● Work required
Look below for the line containing "blue book: 3 -> 7"; from there through the line containing "grey watering can: 8 -> 7", both lines included, please set down each line exactly and nothing else.
┌─ Exercise data
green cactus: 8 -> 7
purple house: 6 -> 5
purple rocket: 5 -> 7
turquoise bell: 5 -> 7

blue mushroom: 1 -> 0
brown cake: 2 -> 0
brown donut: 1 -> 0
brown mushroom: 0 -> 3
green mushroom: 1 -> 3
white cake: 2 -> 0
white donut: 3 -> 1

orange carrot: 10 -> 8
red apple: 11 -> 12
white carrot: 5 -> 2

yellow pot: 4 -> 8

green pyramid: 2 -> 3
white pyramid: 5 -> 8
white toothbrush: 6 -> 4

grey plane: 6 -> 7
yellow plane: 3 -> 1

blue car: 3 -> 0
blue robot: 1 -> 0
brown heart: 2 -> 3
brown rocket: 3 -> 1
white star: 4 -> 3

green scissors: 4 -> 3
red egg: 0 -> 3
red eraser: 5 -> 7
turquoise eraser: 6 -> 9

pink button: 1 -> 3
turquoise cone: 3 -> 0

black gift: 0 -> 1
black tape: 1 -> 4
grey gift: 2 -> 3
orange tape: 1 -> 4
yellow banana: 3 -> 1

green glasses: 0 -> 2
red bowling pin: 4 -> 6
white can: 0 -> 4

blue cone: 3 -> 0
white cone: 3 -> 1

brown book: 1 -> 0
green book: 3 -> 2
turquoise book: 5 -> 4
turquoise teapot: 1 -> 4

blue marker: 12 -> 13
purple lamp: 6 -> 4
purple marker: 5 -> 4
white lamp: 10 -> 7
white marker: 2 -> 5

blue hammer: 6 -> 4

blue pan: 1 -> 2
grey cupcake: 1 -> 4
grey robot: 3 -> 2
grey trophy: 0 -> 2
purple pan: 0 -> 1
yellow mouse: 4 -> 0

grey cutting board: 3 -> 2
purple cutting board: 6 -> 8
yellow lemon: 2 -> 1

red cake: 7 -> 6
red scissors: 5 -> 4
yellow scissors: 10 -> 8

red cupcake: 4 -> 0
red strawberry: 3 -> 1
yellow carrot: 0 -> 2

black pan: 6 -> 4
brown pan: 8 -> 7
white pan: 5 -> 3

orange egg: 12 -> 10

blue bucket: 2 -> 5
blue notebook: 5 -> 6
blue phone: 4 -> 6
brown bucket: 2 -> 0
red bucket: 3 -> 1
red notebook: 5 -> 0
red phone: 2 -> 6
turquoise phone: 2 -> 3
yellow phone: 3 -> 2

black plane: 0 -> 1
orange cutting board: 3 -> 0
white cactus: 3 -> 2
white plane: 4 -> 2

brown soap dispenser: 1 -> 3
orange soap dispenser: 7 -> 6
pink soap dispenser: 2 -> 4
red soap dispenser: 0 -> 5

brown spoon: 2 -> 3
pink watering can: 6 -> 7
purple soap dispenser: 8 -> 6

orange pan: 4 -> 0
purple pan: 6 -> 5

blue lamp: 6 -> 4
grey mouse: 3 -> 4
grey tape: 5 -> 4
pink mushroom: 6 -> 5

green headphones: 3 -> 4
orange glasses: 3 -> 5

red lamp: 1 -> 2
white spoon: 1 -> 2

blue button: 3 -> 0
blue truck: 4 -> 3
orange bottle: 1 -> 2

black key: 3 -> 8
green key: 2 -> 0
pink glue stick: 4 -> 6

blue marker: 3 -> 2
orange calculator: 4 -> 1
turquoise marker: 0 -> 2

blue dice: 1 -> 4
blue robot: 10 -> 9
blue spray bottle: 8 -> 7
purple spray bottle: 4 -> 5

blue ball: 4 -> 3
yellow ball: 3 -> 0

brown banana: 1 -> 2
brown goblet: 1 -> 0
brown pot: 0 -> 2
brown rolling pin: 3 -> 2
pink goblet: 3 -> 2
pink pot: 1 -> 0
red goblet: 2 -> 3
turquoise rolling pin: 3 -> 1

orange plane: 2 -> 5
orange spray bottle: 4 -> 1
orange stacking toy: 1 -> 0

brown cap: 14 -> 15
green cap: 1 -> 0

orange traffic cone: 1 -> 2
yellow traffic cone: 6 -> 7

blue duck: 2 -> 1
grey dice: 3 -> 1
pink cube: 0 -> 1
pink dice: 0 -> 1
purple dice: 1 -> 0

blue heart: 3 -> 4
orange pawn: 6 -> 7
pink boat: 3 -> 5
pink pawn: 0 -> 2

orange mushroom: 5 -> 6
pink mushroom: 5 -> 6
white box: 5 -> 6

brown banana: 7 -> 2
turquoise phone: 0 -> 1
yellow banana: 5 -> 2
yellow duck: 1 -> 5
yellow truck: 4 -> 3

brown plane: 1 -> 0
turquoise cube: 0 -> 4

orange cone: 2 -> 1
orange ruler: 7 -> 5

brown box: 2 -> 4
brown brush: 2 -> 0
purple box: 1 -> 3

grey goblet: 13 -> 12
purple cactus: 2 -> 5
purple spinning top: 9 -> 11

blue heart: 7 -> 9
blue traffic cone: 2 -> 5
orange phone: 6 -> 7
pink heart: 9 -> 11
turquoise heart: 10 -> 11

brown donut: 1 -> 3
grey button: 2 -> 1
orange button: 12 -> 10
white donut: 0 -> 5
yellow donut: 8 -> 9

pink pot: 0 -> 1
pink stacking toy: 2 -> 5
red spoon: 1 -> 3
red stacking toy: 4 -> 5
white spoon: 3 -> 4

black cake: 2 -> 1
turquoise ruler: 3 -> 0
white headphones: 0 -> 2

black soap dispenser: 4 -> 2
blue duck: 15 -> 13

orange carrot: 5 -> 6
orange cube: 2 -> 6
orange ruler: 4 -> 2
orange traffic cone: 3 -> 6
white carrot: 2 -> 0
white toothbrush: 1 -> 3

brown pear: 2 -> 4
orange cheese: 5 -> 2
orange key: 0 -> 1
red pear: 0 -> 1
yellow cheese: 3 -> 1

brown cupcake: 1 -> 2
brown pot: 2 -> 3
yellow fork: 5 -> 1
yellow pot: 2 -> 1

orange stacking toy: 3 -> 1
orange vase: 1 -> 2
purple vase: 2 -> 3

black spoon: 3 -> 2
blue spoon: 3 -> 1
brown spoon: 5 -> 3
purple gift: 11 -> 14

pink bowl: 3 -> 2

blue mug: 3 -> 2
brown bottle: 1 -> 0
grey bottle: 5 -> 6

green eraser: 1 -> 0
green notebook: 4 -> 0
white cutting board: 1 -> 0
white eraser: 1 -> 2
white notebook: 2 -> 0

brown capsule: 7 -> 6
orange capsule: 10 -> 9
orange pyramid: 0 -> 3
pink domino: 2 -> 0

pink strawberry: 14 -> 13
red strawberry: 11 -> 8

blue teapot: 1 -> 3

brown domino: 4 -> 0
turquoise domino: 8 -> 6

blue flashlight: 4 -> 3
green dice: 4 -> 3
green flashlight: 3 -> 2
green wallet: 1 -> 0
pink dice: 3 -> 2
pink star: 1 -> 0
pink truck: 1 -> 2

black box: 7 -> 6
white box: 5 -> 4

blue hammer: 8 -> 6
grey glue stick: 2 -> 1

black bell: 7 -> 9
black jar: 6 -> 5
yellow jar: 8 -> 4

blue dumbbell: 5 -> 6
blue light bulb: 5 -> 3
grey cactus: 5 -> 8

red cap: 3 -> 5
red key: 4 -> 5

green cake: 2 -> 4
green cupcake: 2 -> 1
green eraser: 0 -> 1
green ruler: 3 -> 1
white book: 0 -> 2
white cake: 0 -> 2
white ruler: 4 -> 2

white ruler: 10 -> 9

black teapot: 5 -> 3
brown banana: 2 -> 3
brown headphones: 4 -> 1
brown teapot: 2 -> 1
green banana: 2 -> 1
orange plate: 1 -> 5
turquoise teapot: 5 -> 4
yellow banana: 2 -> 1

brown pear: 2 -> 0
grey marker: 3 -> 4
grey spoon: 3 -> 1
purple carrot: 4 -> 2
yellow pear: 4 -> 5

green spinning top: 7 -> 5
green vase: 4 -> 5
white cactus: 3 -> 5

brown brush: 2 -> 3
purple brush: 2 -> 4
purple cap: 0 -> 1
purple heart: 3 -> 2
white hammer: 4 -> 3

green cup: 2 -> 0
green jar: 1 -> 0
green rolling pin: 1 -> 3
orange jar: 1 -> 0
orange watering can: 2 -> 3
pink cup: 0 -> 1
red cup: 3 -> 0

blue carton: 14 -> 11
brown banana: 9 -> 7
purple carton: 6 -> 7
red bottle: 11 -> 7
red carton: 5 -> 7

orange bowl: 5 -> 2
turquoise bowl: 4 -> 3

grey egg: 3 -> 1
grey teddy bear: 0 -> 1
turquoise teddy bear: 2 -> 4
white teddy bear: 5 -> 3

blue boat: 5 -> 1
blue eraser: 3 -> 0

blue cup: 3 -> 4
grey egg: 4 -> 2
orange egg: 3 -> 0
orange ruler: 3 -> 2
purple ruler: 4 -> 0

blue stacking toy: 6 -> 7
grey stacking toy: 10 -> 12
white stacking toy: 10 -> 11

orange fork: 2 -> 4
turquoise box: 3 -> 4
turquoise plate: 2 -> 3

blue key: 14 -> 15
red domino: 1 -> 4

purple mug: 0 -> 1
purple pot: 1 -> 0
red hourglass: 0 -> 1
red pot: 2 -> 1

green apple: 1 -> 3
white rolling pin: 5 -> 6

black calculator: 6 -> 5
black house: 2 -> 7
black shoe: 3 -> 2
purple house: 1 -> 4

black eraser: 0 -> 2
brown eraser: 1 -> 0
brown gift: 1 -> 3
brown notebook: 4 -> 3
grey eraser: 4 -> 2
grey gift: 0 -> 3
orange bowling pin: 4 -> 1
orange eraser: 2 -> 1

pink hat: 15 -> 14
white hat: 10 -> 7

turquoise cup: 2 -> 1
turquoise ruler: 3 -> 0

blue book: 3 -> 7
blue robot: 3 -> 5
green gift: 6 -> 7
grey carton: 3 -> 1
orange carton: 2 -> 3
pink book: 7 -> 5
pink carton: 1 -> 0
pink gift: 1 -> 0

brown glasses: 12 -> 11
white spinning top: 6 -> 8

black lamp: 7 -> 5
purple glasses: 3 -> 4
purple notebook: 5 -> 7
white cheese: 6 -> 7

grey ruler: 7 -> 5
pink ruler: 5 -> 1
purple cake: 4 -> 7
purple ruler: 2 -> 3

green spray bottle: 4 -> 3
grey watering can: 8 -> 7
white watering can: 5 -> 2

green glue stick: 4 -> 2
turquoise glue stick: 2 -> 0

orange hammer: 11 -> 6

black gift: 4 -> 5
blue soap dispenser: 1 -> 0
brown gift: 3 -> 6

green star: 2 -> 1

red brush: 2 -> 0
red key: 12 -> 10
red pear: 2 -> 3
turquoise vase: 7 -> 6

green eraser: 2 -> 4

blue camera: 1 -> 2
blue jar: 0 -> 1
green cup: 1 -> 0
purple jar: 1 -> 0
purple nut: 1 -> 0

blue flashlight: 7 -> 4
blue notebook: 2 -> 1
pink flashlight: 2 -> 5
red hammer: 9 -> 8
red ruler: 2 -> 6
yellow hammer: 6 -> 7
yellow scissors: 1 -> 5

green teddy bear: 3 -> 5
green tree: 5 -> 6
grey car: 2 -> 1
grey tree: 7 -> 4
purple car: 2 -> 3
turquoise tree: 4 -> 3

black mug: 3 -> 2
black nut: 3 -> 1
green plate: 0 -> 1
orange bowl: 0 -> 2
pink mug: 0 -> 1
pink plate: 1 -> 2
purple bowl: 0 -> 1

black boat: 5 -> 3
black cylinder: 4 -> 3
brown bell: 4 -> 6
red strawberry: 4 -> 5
└─
● Output for this task
blue book: 3 -> 7
blue robot: 3 -> 5
green gift: 6 -> 7
grey carton: 3 -> 1
orange carton: 2 -> 3
pink book: 7 -> 5
pink carton: 1 -> 0
pink gift: 1 -> 0

brown glasses: 12 -> 11
white spinning top: 6 -> 8

black lamp: 7 -> 5
purple glasses: 3 -> 4
purple notebook: 5 -> 7
white cheese: 6 -> 7

grey ruler: 7 -> 5
pink ruler: 5 -> 1
purple cake: 4 -> 7
purple ruler: 2 -> 3

green spray bottle: 4 -> 3
grey watering can: 8 -> 7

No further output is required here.